:: GIVEN DATA ::
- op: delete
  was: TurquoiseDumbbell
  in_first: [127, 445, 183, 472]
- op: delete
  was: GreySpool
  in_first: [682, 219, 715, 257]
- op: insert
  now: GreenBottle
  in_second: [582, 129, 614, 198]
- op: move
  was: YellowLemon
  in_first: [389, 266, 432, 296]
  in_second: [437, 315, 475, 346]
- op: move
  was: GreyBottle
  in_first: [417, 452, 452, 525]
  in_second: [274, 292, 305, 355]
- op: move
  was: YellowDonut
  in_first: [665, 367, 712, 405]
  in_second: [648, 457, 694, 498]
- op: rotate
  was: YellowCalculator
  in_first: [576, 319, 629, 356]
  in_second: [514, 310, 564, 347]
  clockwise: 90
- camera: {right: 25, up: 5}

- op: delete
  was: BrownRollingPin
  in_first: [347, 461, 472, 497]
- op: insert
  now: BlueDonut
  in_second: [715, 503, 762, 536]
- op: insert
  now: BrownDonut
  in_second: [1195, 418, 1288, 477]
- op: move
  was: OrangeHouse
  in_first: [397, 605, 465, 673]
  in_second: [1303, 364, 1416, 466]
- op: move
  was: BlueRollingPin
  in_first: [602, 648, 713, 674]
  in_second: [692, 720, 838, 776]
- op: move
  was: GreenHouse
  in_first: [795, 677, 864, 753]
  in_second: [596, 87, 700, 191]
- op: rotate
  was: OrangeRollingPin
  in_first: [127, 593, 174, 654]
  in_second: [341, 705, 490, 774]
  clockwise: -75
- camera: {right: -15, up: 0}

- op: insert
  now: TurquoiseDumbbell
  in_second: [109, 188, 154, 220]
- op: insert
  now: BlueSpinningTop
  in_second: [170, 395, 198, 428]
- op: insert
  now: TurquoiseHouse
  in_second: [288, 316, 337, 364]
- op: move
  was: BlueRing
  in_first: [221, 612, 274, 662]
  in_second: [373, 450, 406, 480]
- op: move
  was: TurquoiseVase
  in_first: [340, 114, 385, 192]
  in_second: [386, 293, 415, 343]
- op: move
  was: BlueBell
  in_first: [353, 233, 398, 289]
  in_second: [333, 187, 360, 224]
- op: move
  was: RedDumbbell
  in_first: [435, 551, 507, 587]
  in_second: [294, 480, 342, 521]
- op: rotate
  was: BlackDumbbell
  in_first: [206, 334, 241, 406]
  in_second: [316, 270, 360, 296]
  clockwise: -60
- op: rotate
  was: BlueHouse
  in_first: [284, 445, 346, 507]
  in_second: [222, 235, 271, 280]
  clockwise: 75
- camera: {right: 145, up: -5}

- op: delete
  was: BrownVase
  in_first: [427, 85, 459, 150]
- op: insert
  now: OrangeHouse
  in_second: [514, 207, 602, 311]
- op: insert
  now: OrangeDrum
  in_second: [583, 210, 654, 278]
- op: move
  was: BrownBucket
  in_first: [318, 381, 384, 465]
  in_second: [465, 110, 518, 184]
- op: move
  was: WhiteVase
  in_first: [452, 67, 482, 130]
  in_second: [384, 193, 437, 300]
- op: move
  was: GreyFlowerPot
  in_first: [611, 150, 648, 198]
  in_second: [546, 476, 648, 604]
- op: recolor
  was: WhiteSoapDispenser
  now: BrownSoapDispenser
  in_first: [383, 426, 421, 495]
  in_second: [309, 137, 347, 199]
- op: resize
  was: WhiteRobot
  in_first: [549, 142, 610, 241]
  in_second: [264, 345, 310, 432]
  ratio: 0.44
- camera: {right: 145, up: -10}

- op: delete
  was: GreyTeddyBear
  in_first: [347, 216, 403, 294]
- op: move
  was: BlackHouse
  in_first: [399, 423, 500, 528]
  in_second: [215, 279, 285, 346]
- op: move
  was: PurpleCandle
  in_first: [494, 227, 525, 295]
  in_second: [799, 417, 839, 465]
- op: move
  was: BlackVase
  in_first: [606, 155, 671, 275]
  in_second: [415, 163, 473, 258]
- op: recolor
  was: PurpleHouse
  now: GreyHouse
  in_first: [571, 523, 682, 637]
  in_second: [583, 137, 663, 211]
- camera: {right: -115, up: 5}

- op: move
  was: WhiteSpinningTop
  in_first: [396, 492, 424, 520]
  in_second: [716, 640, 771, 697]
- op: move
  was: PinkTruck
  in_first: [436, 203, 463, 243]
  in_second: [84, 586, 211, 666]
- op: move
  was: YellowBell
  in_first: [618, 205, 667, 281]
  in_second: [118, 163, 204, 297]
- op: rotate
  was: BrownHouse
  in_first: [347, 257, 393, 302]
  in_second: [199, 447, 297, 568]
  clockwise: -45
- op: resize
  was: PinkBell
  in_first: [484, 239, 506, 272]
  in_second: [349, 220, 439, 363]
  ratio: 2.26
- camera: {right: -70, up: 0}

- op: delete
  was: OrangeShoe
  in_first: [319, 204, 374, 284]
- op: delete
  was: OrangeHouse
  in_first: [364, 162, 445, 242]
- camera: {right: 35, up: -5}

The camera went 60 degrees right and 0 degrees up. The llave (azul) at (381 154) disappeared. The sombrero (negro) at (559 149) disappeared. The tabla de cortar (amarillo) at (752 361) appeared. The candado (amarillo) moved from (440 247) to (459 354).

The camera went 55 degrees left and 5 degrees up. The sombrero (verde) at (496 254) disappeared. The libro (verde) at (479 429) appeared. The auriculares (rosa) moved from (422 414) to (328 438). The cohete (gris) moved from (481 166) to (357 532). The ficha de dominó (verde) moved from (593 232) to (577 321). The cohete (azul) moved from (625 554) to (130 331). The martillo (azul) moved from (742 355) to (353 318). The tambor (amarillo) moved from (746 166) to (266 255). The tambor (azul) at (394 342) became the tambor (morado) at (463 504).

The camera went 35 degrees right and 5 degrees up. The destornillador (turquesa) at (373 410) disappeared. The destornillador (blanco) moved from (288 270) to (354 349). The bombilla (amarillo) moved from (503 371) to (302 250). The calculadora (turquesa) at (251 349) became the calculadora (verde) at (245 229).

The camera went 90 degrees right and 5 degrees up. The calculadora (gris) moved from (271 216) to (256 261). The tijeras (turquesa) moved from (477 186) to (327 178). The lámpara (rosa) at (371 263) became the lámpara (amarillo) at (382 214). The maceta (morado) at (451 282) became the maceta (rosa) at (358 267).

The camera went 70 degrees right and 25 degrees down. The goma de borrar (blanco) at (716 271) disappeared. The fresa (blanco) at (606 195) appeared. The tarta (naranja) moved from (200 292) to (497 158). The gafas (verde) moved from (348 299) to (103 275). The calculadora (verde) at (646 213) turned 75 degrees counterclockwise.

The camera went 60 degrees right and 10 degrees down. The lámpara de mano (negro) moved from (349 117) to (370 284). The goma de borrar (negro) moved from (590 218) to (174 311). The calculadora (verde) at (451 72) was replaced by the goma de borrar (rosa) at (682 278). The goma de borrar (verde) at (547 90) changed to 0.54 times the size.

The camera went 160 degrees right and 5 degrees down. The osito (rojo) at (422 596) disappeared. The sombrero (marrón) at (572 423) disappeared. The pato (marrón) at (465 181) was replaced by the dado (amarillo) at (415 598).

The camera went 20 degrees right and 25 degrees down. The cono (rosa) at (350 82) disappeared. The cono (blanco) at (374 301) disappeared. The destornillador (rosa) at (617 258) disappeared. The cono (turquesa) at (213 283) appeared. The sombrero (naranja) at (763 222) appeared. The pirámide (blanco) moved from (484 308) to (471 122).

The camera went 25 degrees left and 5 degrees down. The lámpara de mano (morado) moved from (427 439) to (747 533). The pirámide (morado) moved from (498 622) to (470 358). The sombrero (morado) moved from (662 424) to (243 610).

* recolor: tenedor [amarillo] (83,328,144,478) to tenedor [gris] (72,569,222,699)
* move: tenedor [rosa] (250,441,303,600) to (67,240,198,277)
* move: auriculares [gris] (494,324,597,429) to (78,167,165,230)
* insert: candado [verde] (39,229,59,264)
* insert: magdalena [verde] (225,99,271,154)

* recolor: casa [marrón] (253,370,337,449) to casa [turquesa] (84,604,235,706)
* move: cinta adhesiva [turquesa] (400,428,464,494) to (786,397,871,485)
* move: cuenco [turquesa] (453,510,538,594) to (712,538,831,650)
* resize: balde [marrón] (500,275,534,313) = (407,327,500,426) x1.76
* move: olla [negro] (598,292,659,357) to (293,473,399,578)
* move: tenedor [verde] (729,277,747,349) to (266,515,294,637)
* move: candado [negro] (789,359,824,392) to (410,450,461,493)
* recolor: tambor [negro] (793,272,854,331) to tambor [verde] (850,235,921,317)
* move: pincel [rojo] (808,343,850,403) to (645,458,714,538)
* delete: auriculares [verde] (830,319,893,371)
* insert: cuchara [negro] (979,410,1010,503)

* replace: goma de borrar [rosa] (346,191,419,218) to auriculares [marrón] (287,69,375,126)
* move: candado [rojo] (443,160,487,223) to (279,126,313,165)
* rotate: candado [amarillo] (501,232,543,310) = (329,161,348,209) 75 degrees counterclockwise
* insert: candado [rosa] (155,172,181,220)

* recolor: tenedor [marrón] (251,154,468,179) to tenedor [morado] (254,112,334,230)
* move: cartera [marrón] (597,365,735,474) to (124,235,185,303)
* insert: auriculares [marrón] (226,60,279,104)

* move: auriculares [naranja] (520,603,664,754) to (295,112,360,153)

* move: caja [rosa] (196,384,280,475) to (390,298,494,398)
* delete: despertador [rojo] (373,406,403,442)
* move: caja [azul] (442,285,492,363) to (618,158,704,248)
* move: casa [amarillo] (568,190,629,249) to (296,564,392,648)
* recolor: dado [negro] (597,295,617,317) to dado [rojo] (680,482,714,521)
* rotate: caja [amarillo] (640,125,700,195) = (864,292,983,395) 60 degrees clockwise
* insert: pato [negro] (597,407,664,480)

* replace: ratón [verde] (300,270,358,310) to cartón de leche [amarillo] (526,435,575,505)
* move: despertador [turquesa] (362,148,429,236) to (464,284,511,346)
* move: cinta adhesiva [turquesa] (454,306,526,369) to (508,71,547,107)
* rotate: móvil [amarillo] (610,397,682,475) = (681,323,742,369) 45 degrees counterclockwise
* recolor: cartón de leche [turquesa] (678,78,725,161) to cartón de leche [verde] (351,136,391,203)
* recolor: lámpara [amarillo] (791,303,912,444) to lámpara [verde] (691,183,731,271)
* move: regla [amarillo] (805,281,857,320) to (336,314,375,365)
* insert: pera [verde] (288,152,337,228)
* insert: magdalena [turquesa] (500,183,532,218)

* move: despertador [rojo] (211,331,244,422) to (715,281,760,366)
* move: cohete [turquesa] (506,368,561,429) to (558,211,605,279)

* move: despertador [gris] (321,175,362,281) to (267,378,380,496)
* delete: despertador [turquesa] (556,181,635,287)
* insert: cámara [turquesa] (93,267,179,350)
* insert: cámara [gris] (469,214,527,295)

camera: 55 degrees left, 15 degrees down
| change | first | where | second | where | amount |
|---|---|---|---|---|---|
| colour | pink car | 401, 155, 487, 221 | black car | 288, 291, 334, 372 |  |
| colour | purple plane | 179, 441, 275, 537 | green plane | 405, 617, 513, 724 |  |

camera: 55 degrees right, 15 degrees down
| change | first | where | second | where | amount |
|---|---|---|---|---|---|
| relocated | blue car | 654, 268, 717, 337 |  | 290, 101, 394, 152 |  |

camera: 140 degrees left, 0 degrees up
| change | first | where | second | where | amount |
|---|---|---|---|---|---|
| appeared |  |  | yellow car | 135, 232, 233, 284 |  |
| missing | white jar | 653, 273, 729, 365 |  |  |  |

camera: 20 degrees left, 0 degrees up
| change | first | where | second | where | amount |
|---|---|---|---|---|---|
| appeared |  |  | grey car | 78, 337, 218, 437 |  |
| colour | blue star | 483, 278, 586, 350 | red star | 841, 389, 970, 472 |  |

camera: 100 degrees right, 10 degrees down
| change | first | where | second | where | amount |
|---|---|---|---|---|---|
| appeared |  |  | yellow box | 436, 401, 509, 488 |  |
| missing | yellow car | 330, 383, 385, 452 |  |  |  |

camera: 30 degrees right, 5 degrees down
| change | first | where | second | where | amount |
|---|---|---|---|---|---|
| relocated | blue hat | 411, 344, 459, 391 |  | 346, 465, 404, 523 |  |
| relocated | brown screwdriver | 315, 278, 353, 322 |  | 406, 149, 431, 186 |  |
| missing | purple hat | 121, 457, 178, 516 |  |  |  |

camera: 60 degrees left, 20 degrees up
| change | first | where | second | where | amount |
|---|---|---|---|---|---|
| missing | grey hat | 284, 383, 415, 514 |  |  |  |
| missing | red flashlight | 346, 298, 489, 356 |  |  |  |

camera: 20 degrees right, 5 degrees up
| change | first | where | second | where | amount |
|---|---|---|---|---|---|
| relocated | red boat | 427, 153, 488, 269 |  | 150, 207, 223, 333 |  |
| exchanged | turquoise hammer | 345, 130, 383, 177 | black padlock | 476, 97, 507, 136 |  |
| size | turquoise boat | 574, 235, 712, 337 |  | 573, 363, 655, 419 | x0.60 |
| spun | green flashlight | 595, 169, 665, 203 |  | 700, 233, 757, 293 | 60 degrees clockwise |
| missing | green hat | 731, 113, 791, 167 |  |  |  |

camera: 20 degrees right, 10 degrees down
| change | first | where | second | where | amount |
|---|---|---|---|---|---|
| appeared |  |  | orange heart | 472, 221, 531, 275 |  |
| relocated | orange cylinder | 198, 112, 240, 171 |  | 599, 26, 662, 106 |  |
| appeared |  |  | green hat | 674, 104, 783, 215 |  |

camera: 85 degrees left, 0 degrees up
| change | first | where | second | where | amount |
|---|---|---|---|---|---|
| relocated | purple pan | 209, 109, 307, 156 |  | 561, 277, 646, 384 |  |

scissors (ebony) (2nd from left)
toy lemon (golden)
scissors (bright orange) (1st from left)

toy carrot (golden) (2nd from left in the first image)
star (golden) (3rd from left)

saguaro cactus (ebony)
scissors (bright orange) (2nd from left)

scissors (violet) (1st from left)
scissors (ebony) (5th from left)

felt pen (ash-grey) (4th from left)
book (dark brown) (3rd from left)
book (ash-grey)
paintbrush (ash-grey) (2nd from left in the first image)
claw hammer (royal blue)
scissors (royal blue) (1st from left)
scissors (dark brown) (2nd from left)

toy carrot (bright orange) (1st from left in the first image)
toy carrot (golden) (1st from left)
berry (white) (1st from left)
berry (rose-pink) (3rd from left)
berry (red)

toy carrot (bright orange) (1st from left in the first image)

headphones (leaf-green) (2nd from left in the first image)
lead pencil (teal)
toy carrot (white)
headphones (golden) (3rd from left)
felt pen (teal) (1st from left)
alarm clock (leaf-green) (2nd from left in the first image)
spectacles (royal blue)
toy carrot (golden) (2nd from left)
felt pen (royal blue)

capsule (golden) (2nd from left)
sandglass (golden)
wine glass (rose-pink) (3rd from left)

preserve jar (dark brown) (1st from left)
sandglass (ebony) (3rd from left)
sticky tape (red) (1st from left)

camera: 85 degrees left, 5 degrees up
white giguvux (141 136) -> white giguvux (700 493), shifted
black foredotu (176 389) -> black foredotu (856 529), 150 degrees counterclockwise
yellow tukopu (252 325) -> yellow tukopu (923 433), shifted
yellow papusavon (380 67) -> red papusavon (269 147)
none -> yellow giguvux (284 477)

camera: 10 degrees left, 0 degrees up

:: WORK TO BE COMPLETED ::
Quote the data above verbatim from its first line to the line that includes "was: YellowLemon", with both boundary lines retained.

:: TASK SOLUTION ::
- op: delete
  was: TurquoiseDumbbell
  in_first: [127, 445, 183, 472]
- op: delete
  was: GreySpool
  in_first: [682, 219, 715, 257]
- op: insert
  now: GreenBottle
  in_second: [582, 129, 614, 198]
- op: move
  was: YellowLemon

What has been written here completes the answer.